Task directions: After finding the line with "IR2 pin OUT: D9 -> D6" in the entries below, retype exactly each line from there through the line with "GPS pin TX: D12 -> D2", including that final line.

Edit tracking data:
━━━━
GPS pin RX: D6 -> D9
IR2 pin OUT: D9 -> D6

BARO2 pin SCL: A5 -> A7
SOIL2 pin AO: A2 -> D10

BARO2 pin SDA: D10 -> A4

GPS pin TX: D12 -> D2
━━━━
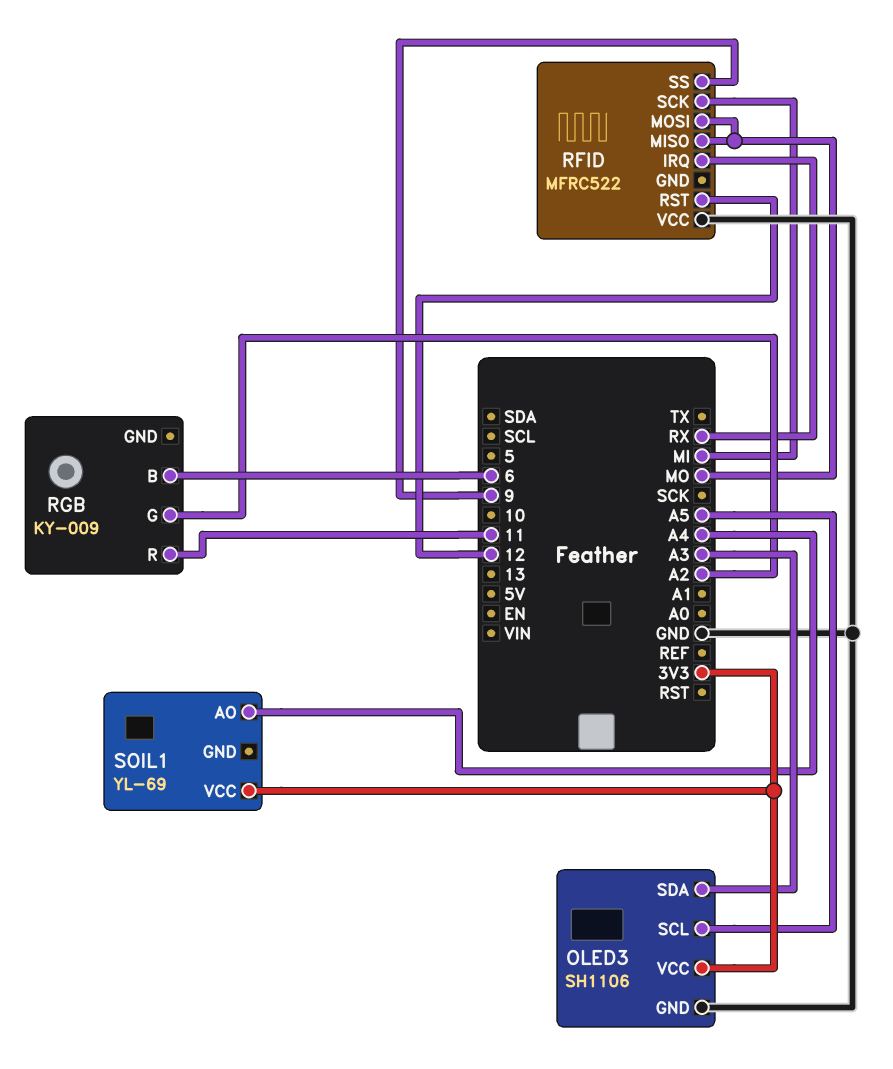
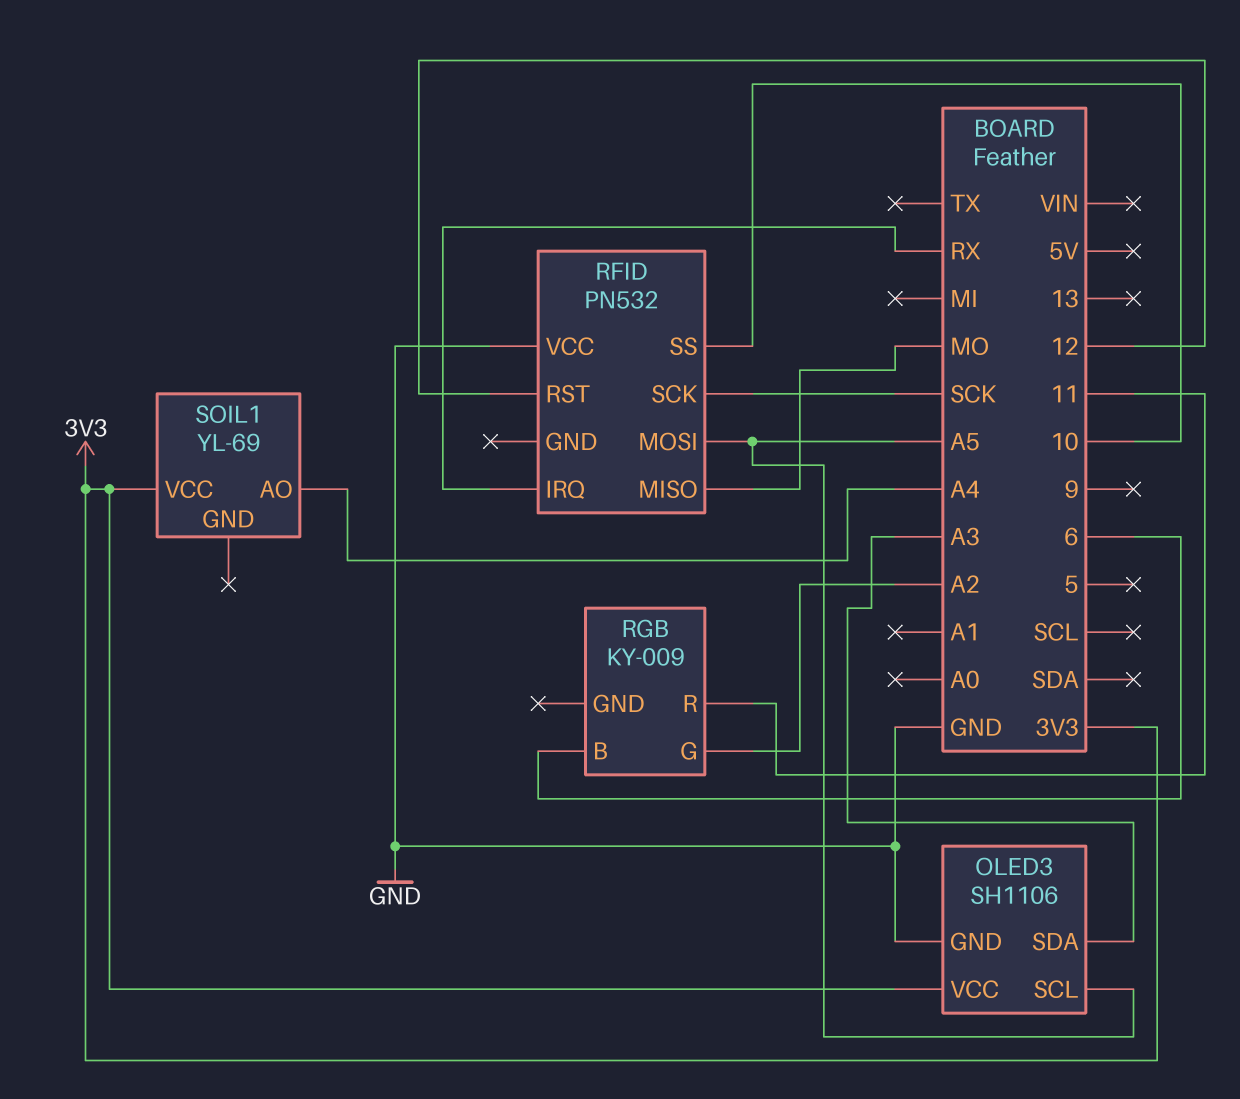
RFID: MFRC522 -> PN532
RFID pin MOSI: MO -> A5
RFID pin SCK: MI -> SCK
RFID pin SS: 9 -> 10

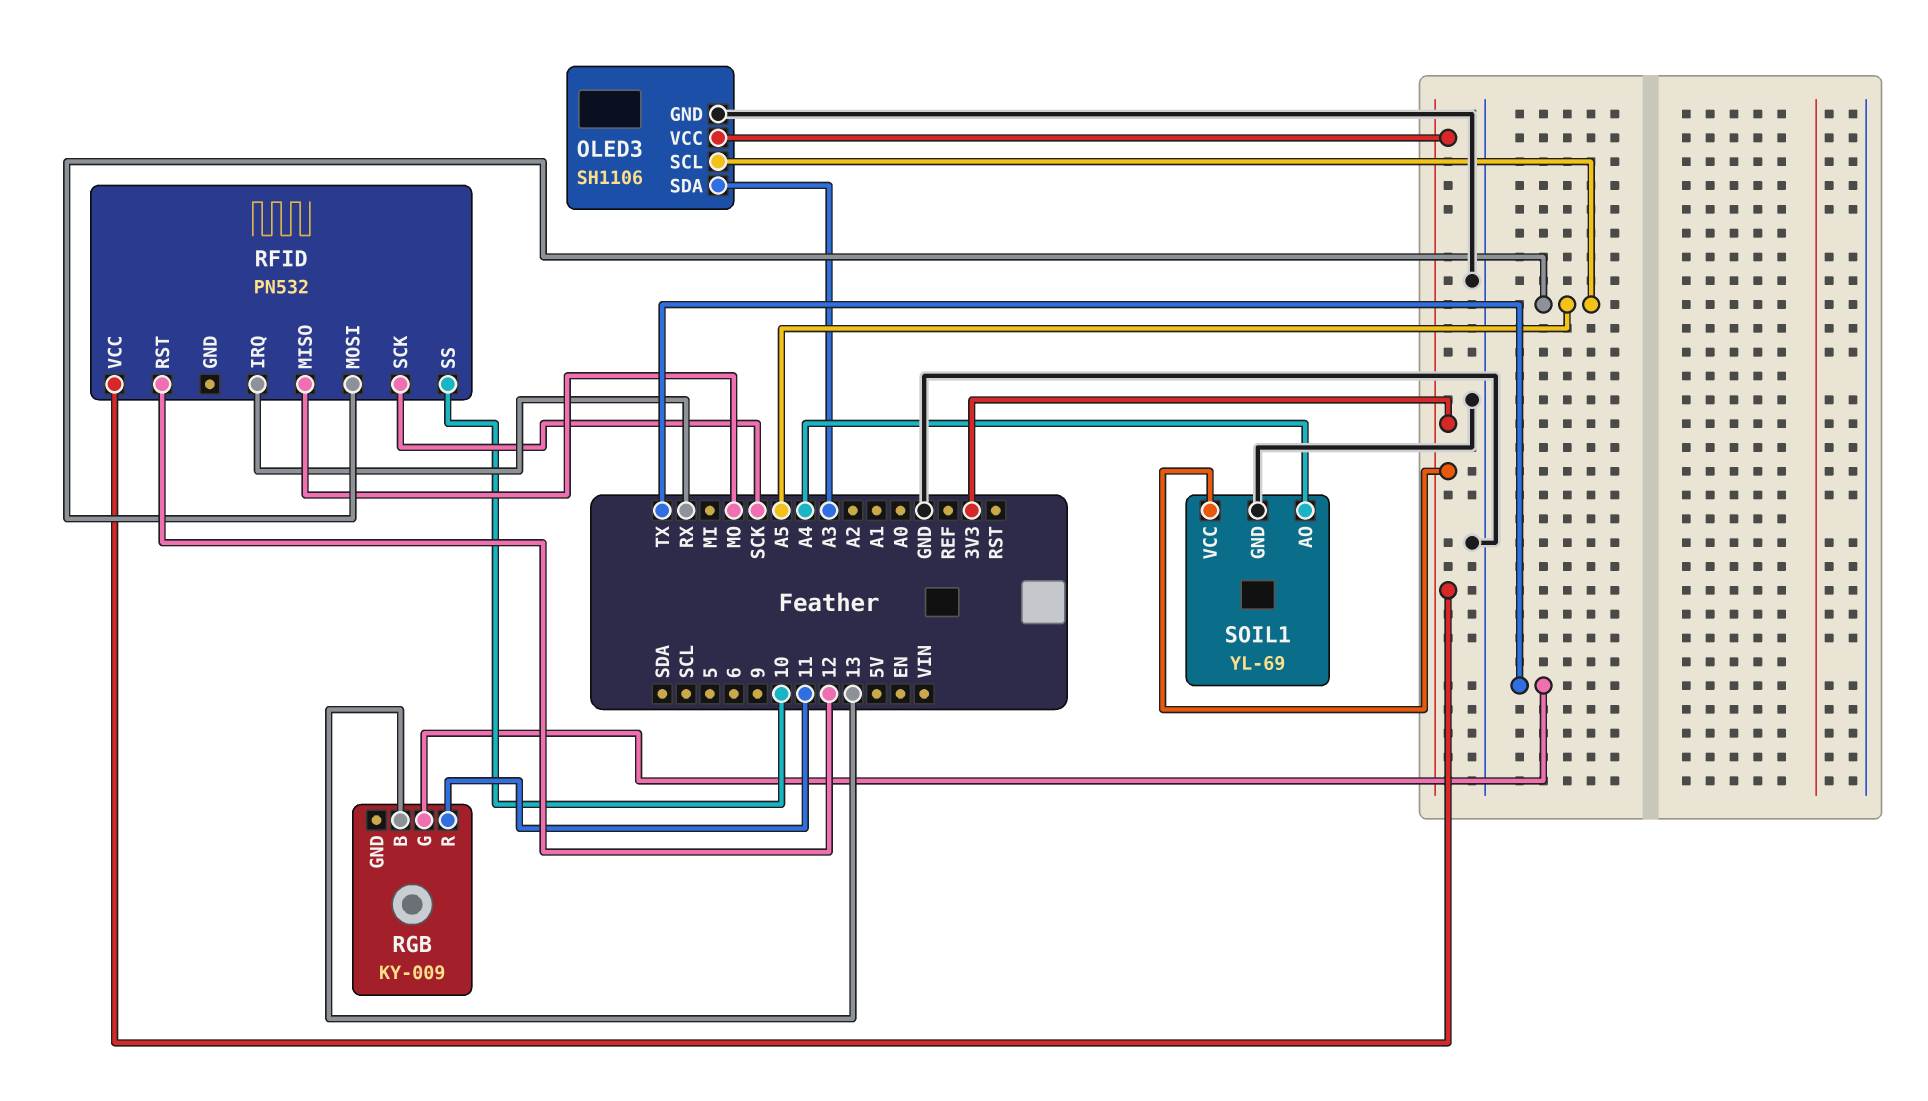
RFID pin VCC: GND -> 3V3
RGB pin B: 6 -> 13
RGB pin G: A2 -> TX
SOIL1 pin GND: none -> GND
━━━━
Your solution:
IR2 pin OUT: D9 -> D6

BARO2 pin SCL: A5 -> A7
SOIL2 pin AO: A2 -> D10

BARO2 pin SDA: D10 -> A4

GPS pin TX: D12 -> D2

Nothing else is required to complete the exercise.